§ Exercise aim
Lines holding the string "pink" are the ones to copy; find them all in the data.

§ Supplied information
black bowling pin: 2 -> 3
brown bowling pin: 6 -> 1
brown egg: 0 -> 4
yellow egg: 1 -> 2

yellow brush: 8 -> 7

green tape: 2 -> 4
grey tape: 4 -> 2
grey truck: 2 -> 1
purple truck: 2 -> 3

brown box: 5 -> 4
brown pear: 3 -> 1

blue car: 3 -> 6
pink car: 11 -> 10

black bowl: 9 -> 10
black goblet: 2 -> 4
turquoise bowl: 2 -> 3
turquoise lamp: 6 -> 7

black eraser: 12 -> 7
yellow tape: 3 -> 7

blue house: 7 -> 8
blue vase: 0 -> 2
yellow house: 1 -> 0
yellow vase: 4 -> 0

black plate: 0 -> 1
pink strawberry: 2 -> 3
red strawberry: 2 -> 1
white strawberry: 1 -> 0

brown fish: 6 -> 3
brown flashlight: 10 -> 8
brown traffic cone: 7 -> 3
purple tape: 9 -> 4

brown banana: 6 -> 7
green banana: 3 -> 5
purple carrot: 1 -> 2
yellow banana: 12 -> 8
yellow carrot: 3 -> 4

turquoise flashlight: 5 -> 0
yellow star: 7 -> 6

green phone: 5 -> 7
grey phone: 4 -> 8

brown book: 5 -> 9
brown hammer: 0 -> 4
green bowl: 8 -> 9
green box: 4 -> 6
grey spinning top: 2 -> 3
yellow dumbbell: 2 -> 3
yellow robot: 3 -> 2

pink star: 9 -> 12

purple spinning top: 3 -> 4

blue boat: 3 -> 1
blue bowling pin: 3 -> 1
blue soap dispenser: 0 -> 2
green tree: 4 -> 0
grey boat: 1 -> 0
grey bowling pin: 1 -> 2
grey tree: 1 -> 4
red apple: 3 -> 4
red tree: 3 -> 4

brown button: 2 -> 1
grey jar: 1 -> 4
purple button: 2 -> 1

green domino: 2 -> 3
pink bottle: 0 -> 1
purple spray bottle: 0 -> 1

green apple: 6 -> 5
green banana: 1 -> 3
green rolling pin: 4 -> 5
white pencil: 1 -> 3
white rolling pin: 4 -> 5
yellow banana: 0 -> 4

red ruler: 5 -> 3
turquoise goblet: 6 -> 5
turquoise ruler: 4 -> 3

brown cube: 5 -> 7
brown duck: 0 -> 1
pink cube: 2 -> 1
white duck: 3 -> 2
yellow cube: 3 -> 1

§ Answer area
pink car: 11 -> 10
pink strawberry: 2 -> 3
pink star: 9 -> 12
pink bottle: 0 -> 1
pink cube: 2 -> 1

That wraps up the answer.